[Recorded data]
* * *

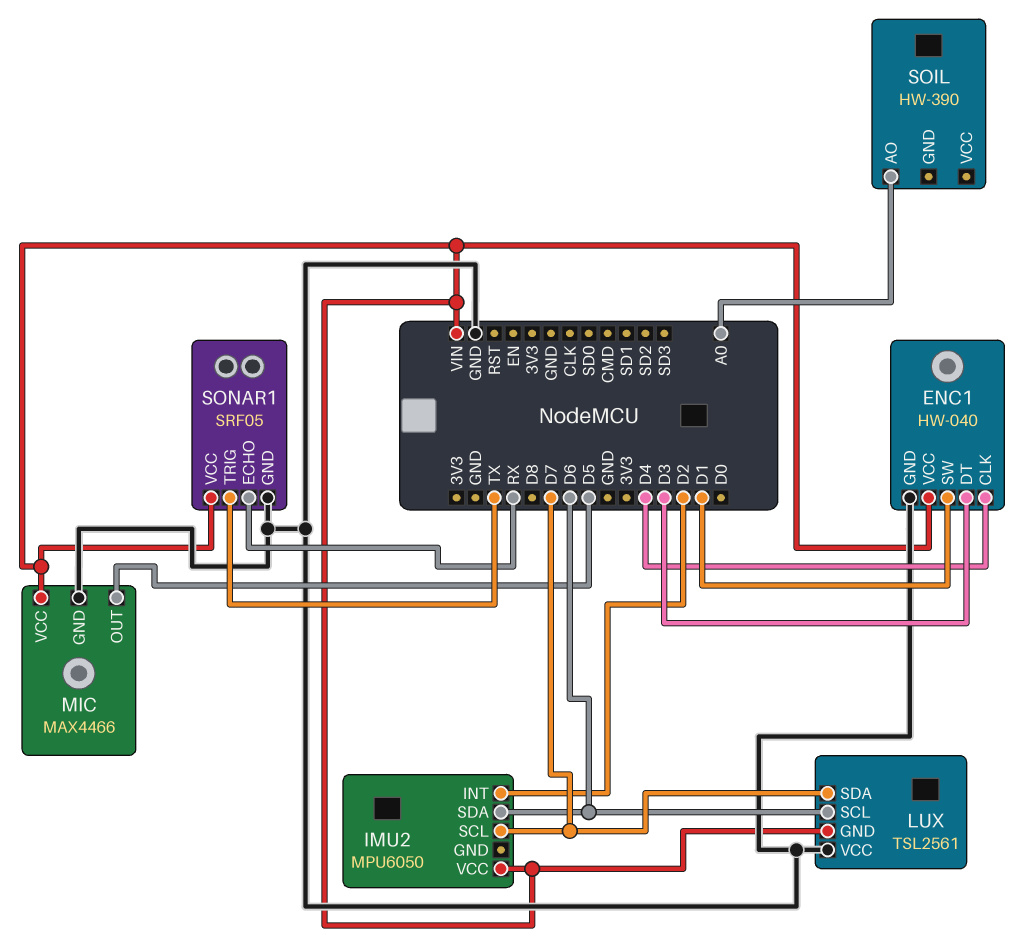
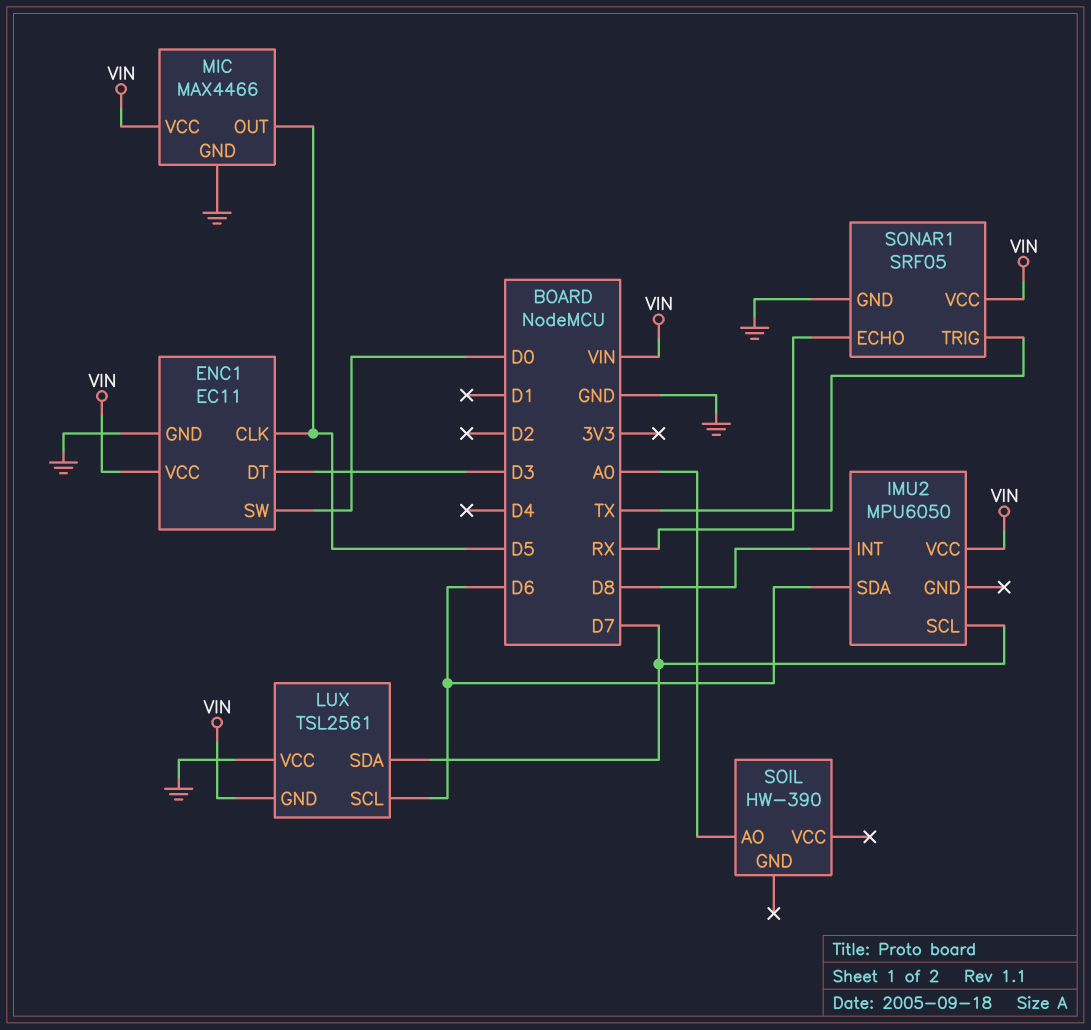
ENC1: HW-040 -> EC11
ENC1 pin CLK: D4 -> D5
ENC1 pin SW: D1 -> D0
IMU2 pin INT: D2 -> D8

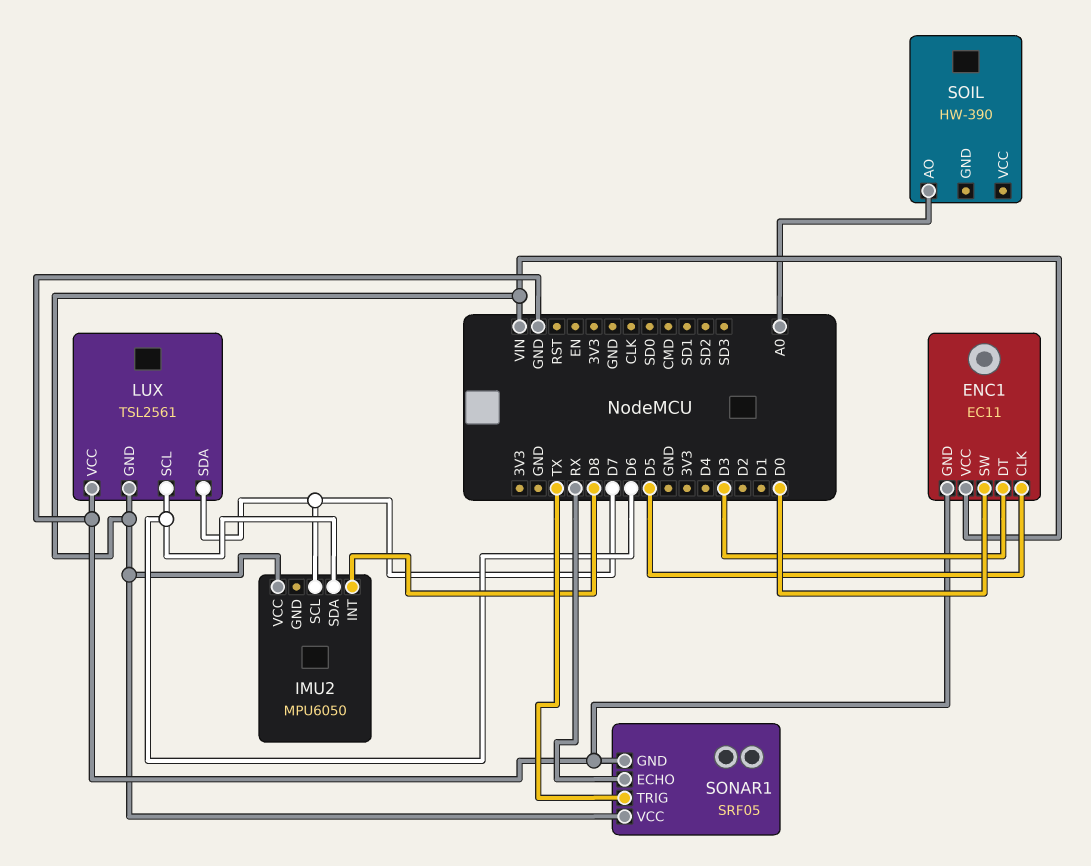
MIC: MAX4466 -> none
MIC pin GND: GND -> none
MIC pin OUT: D5 -> none
MIC pin VCC: VIN -> none

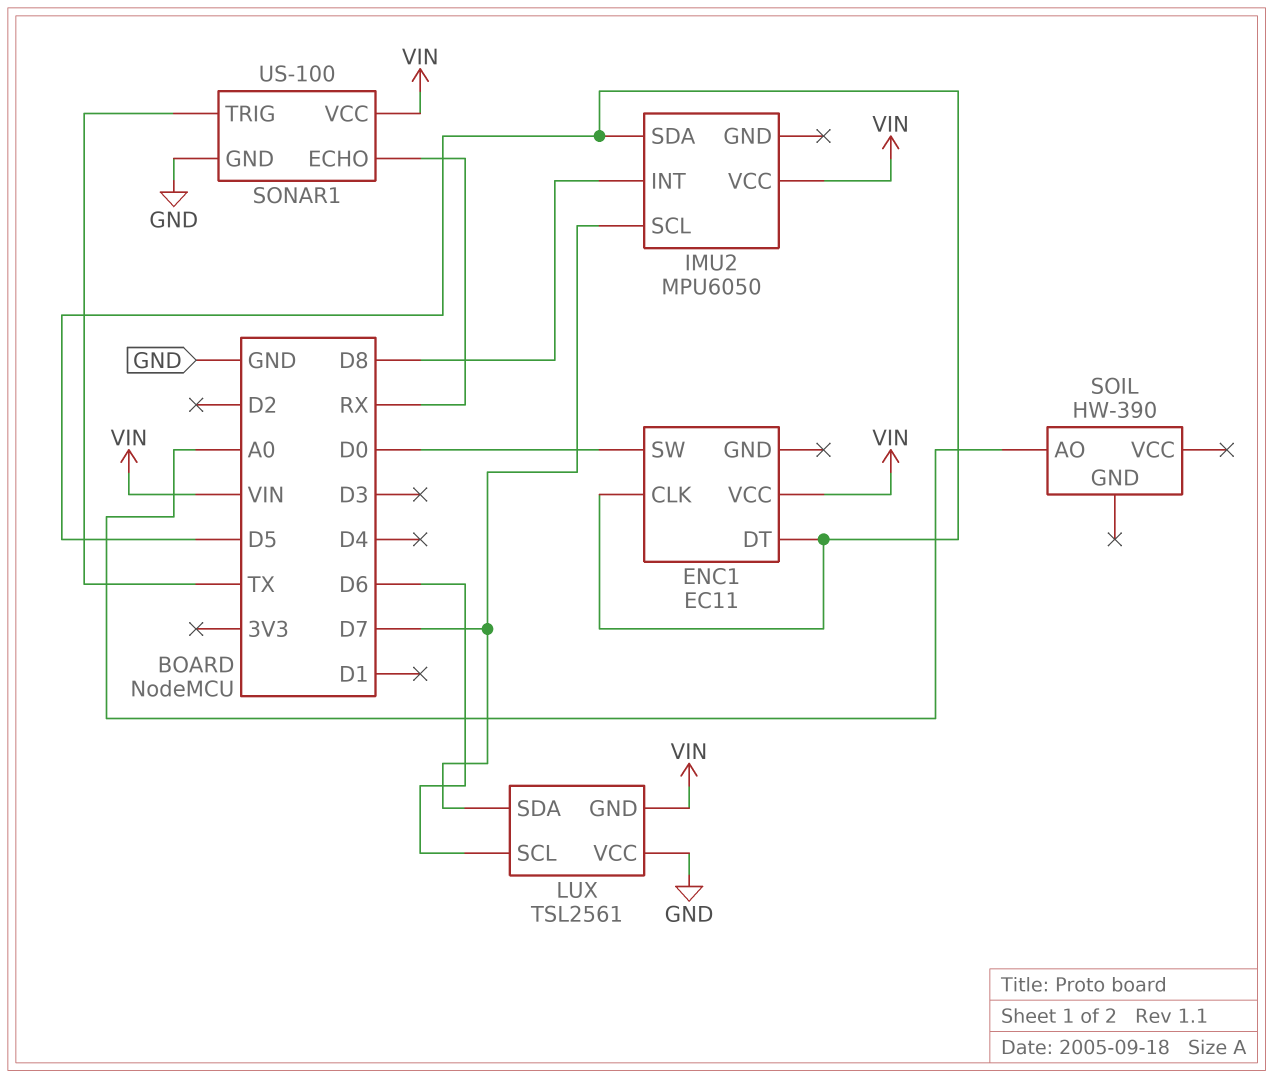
ENC1 pin DT: D3 -> D5
ENC1 pin GND: GND -> none
IMU2 pin SDA: D6 -> D5
SONAR1: SRF05 -> US-100

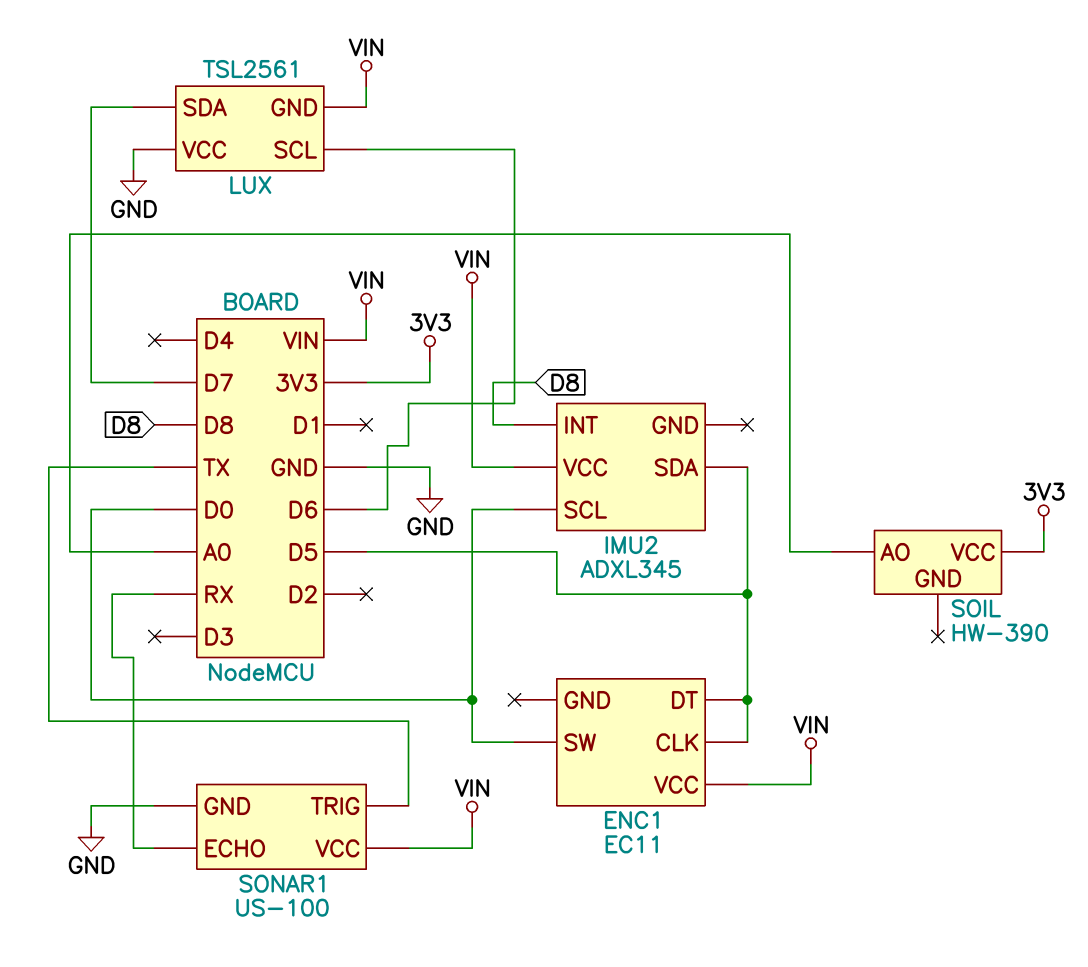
IMU2: MPU6050 -> ADXL345
IMU2 pin SCL: D7 -> D0
SOIL pin VCC: none -> 3V3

* * *

* [Problem to solve] Output all of the entries once more, word for word, with the images removed.

* [Solution for this task]
ENC1: HW-040 -> EC11
ENC1 pin CLK: D4 -> D5
ENC1 pin SW: D1 -> D0
IMU2 pin INT: D2 -> D8

MIC: MAX4466 -> none
MIC pin GND: GND -> none
MIC pin OUT: D5 -> none
MIC pin VCC: VIN -> none

ENC1 pin DT: D3 -> D5
ENC1 pin GND: GND -> none
IMU2 pin SDA: D6 -> D5
SONAR1: SRF05 -> US-100

IMU2: MPU6050 -> ADXL345
IMU2 pin SCL: D7 -> D0
SOIL pin VCC: none -> 3V3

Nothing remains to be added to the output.